## Task directions
Lift out all lines below that contain "tile".

*** Opening Supplied data ***

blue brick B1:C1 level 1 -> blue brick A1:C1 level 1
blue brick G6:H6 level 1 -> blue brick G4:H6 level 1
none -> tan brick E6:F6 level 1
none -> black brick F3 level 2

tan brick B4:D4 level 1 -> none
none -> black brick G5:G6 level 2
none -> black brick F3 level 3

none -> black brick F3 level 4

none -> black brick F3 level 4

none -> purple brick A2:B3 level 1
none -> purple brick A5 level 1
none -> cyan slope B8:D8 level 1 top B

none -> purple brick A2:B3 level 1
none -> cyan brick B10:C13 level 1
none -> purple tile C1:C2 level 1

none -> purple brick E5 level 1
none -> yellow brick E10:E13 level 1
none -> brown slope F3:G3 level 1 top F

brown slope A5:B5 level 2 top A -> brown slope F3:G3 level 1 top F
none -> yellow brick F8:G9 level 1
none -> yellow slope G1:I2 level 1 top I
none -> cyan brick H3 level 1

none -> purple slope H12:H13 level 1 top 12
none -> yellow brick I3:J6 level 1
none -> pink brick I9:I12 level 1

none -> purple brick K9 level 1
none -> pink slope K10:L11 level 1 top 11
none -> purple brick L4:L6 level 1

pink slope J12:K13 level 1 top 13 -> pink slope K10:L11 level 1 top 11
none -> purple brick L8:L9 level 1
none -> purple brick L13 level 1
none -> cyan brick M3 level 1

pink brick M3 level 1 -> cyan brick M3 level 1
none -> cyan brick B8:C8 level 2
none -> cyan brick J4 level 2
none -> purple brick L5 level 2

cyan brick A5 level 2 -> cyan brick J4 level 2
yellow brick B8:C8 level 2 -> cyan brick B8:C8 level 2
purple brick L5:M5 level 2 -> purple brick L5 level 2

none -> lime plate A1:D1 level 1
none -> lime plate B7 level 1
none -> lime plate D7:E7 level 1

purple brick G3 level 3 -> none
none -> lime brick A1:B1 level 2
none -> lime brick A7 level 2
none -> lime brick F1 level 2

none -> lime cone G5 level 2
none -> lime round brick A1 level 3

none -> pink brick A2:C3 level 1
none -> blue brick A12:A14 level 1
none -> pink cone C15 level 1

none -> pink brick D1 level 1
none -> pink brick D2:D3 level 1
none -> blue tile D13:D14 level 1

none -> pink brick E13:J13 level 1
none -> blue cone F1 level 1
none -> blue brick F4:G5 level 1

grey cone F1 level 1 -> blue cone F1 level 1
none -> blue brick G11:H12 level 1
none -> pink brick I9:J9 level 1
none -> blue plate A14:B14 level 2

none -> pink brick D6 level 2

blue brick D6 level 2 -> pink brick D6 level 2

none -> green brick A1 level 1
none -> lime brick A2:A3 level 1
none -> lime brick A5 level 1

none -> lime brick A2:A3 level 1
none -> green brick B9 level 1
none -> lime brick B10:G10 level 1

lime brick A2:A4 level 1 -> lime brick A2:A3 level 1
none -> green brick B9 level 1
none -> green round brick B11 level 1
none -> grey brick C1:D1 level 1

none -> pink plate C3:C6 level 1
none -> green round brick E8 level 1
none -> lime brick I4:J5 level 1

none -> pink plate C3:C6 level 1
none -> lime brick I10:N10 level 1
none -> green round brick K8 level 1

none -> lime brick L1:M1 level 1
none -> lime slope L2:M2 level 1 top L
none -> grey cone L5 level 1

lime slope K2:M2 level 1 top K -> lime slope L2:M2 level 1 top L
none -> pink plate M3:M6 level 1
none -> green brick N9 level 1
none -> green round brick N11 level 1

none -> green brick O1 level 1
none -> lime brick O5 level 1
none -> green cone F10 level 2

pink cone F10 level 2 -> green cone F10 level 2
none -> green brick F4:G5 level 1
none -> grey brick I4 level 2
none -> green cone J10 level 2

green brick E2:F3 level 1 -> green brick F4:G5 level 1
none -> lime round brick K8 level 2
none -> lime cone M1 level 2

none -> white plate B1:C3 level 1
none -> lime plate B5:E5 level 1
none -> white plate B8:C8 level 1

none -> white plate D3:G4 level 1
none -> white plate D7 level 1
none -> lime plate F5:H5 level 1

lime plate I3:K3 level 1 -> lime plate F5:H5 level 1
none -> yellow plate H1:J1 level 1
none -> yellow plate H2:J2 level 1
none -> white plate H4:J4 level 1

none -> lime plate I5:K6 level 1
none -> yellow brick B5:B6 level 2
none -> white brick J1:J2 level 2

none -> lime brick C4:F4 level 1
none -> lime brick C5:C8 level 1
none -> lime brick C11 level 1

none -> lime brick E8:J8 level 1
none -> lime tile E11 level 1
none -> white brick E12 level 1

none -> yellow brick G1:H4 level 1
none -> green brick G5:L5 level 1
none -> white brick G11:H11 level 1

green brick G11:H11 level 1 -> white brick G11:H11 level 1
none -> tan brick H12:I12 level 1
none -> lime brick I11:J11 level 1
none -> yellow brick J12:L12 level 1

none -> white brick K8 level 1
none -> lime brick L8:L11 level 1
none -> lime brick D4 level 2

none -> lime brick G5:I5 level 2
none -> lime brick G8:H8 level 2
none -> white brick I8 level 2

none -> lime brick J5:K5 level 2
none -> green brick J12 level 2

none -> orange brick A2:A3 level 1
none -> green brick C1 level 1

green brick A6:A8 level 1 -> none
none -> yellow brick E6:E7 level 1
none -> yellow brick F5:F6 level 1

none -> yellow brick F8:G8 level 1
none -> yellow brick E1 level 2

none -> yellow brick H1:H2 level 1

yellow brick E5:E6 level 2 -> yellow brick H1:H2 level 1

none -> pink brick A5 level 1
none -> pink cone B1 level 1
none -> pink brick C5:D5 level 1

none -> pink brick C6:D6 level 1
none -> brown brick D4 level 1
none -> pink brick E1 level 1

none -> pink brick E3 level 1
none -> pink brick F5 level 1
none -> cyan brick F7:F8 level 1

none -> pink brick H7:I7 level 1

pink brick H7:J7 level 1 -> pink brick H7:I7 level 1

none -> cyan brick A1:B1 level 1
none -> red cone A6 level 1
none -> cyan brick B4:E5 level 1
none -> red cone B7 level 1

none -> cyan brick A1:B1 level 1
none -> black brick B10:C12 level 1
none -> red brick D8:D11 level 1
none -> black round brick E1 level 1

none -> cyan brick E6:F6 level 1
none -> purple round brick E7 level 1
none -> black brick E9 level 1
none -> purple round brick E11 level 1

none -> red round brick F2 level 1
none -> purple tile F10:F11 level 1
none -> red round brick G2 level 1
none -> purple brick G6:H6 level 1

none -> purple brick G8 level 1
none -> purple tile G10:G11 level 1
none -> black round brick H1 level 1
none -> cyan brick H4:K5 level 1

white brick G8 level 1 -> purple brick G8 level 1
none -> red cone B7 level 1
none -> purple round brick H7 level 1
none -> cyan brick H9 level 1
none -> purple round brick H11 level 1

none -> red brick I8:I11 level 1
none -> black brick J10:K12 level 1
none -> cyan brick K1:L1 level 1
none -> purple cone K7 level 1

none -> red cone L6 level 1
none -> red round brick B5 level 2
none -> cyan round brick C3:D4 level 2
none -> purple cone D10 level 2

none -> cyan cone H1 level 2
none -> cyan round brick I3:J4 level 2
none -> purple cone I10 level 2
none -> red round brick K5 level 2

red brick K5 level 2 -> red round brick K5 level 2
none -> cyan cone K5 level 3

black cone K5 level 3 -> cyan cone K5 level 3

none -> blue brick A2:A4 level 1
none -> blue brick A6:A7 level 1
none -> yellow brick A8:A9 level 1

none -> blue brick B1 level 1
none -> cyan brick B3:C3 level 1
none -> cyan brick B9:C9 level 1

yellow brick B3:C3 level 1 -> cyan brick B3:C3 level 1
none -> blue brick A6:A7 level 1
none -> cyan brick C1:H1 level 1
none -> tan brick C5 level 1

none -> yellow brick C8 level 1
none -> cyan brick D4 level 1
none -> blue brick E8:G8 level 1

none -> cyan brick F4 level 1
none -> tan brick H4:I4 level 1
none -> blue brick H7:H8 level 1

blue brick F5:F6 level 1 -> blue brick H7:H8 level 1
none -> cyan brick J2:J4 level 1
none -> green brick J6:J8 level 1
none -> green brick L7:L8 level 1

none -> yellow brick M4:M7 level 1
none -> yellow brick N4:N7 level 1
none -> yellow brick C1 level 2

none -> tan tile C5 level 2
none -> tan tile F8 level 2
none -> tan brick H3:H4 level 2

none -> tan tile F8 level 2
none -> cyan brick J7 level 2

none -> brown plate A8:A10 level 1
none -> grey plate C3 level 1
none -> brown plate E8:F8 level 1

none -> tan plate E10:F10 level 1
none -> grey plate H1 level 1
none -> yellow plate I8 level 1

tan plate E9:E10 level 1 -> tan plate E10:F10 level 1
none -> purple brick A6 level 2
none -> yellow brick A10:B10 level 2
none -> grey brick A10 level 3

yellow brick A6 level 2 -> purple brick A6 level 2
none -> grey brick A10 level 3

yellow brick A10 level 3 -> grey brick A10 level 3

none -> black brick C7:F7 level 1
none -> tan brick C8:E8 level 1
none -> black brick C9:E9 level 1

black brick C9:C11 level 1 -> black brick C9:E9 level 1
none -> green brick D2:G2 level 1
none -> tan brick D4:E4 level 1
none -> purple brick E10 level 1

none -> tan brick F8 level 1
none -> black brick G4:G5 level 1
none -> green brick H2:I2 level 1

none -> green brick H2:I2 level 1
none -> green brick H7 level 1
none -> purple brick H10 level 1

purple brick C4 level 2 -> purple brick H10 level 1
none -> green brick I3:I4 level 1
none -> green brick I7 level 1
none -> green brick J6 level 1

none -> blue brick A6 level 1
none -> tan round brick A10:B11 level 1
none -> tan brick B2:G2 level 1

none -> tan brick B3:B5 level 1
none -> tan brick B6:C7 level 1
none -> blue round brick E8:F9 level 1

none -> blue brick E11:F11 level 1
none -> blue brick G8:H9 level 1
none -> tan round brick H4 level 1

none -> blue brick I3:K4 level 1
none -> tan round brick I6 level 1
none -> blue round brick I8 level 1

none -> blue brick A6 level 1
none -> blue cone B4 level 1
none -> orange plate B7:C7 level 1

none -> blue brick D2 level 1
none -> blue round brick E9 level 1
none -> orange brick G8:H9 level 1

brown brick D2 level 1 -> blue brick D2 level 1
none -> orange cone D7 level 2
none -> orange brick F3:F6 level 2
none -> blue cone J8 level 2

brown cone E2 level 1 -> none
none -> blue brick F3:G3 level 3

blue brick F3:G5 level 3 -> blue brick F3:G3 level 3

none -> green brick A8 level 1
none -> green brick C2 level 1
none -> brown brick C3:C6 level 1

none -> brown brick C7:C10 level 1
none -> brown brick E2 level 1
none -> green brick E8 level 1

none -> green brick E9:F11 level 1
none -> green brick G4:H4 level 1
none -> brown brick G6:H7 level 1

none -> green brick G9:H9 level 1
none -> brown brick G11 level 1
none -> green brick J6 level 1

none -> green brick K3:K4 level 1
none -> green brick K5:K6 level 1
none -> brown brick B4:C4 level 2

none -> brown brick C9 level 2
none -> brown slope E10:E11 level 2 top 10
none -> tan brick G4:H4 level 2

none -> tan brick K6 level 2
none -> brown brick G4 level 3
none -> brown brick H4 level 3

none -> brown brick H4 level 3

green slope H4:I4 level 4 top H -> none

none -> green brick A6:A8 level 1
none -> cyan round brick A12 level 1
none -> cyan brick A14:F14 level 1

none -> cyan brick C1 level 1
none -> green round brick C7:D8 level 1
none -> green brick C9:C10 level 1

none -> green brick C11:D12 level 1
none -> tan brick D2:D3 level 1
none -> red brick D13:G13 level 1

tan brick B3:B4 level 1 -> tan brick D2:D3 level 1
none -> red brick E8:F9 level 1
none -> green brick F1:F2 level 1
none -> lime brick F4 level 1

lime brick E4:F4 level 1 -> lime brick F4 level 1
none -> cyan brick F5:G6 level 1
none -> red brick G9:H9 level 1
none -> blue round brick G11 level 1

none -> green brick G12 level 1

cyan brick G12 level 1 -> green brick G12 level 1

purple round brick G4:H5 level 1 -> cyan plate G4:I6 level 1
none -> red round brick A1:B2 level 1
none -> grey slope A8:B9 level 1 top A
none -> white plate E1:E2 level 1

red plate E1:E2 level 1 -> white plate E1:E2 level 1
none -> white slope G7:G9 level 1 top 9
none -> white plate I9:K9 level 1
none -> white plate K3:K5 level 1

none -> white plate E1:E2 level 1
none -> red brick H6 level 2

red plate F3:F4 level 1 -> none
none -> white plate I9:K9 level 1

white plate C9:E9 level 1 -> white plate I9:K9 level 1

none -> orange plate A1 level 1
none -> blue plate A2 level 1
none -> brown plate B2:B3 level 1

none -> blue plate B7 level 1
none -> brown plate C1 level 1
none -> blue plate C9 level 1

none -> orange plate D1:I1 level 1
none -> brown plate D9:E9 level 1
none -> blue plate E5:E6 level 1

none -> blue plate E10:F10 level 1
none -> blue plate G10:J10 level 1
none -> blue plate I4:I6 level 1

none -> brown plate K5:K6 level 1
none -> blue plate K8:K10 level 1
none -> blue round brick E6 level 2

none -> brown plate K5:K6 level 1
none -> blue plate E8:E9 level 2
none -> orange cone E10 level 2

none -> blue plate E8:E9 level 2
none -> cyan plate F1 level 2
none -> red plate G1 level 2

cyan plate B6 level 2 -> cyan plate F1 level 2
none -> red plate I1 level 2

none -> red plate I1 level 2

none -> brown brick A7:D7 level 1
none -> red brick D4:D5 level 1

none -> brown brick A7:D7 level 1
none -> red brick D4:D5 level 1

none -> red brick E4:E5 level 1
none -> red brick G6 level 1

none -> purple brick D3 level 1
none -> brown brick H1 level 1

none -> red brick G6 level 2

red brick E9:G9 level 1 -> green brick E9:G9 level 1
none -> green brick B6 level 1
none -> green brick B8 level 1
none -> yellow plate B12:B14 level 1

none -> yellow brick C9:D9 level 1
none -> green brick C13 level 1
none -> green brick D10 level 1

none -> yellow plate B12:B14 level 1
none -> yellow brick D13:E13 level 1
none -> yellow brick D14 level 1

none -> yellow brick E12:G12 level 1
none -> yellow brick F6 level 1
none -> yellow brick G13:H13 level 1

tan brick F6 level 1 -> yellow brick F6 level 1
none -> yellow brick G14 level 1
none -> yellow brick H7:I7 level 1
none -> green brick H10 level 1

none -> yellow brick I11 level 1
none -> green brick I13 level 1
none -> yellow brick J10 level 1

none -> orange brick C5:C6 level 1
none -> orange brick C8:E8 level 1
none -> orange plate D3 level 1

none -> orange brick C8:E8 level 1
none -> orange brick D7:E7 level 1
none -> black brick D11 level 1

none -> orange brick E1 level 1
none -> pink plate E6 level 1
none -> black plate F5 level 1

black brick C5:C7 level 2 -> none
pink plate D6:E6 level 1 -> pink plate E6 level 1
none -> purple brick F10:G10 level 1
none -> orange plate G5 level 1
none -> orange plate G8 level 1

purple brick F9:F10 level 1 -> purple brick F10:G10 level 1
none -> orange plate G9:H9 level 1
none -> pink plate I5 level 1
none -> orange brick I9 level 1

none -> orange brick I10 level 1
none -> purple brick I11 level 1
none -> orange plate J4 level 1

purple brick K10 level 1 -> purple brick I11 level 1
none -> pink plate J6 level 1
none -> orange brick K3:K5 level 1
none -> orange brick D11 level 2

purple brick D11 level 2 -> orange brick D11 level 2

*** Closing Supplied data ***

## Result of the exercise
none -> purple tile C1:C2 level 1
none -> blue tile D13:D14 level 1
none -> lime tile E11 level 1
none -> purple tile F10:F11 level 1
none -> purple tile G10:G11 level 1
none -> tan tile C5 level 2
none -> tan tile F8 level 2
none -> tan tile F8 level 2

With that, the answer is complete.